■ Required action:
An exact restatement of the data below, with the pictures removed, is the required answer.

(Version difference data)
————
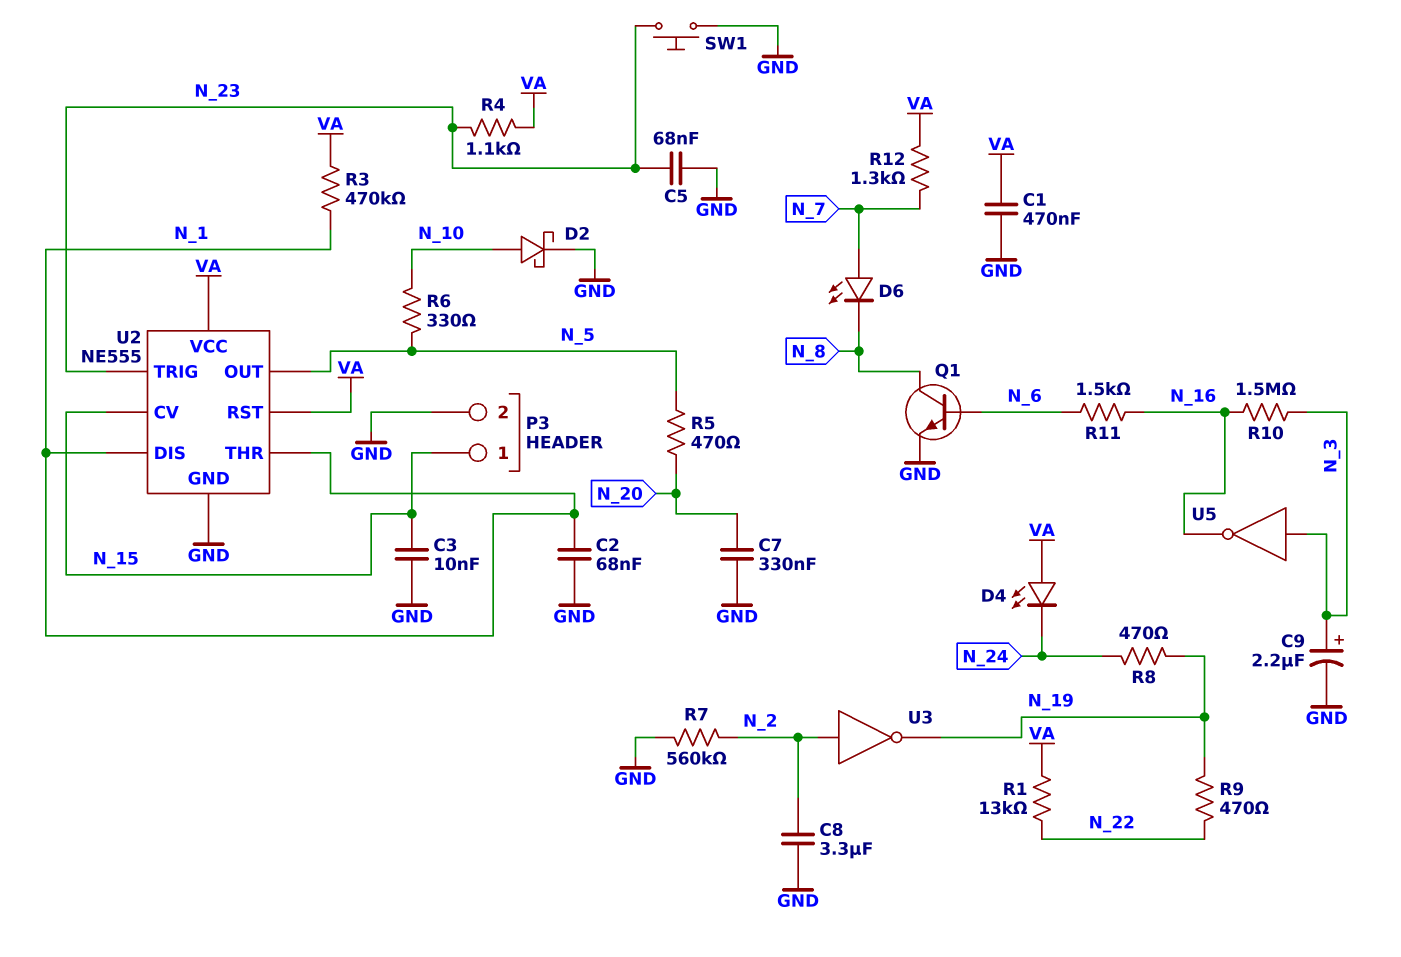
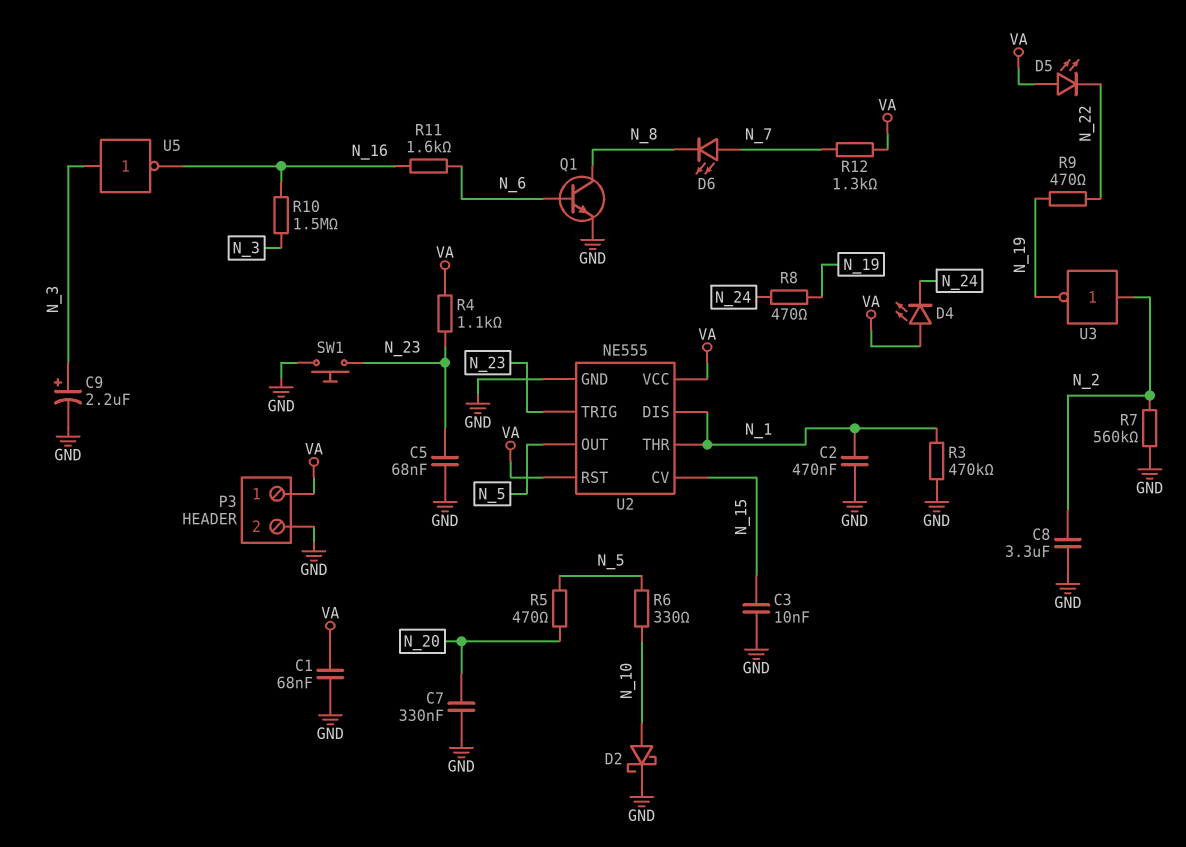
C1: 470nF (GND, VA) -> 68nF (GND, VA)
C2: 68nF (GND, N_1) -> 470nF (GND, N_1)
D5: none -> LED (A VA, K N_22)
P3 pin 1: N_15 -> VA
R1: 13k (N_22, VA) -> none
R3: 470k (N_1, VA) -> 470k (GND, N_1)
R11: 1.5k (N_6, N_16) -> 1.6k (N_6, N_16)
————
■ Worked solution:
C1: 470nF (GND, VA) -> 68nF (GND, VA)
C2: 68nF (GND, N_1) -> 470nF (GND, N_1)
D5: none -> LED (A VA, K N_22)
P3 pin 1: N_15 -> VA
R1: 13k (N_22, VA) -> none
R3: 470k (N_1, VA) -> 470k (GND, N_1)
R11: 1.5k (N_6, N_16) -> 1.6k (N_6, N_16)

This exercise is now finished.